REQUIRED WORK
Copy out every line of the data that has the word "blue" somewhere in it.
[DATA FOR REVIEW Boundary: Start]
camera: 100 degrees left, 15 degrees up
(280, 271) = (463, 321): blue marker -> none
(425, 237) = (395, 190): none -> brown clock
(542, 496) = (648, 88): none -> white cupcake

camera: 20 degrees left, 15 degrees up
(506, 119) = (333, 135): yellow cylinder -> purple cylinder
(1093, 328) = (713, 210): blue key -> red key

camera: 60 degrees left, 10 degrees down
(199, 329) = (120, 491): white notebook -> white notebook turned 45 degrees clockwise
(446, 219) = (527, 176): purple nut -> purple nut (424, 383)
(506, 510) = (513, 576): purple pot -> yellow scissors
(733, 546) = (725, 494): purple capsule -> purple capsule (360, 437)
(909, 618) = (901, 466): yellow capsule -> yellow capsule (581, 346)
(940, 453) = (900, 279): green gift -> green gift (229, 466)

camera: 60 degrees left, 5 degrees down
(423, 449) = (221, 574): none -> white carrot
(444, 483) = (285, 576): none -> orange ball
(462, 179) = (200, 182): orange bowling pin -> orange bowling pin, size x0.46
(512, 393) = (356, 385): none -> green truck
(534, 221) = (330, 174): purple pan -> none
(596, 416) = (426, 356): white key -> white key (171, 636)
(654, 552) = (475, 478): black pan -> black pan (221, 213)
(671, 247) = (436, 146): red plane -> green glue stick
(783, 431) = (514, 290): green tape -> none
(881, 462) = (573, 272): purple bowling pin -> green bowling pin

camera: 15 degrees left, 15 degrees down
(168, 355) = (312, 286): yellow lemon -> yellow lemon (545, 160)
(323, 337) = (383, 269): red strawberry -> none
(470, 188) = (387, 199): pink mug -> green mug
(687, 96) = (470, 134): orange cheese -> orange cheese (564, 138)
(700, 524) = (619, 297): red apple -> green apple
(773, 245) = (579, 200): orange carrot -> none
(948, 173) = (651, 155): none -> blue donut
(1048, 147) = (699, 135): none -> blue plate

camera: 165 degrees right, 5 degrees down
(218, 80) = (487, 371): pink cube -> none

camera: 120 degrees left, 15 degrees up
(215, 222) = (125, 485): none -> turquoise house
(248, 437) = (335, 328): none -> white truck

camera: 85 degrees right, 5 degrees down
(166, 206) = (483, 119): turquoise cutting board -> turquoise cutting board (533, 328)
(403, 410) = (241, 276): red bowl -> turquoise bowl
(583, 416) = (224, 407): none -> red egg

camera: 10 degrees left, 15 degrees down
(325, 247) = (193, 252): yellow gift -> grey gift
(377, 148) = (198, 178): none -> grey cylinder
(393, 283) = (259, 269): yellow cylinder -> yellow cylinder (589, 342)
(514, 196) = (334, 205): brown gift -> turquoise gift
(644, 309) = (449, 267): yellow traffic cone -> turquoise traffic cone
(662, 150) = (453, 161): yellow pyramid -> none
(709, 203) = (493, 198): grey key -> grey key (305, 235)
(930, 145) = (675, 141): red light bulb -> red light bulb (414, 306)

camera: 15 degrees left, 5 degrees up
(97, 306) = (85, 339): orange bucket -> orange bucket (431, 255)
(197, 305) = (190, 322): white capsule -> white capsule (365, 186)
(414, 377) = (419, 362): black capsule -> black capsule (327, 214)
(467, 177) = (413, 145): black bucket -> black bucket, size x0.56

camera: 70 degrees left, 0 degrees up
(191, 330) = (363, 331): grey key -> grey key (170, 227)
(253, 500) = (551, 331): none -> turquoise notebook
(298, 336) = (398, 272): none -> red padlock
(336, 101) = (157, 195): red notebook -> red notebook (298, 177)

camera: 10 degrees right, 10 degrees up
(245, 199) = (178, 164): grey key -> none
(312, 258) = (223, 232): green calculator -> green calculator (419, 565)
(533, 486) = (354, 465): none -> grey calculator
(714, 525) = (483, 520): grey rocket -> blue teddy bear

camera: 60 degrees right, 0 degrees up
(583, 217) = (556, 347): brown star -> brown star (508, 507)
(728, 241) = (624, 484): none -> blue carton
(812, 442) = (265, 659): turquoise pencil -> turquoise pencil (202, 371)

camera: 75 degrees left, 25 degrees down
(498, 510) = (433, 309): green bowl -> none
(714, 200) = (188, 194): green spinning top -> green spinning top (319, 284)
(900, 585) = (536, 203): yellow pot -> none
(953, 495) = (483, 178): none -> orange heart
[DATA FOR REVIEW Boundary: End]
RESPONSE FOR THIS EXERCISE
(280, 271) = (463, 321): blue marker -> none
(1093, 328) = (713, 210): blue key -> red key
(948, 173) = (651, 155): none -> blue donut
(1048, 147) = (699, 135): none -> blue plate
(714, 525) = (483, 520): grey rocket -> blue teddy bear
(728, 241) = (624, 484): none -> blue carton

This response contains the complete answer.